[DATA EXCERPTS]

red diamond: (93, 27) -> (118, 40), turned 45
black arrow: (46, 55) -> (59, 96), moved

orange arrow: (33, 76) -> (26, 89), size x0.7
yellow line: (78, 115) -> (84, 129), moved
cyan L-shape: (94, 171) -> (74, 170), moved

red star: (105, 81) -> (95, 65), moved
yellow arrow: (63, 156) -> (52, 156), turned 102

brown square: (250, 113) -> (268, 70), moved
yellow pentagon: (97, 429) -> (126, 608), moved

==

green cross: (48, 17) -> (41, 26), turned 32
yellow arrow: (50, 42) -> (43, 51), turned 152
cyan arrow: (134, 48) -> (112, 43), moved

[WHAT YOU WILL DO] Out of the entries above, write out only the lines between the line holding "yellow arrow: (63, 156)" and the line holding "yellow pentagon: (97, 429)", inclusive, each exactly as given.

[SOLUTION BELOW]
yellow arrow: (63, 156) -> (52, 156), turned 102

brown square: (250, 113) -> (268, 70), moved
yellow pentagon: (97, 429) -> (126, 608), moved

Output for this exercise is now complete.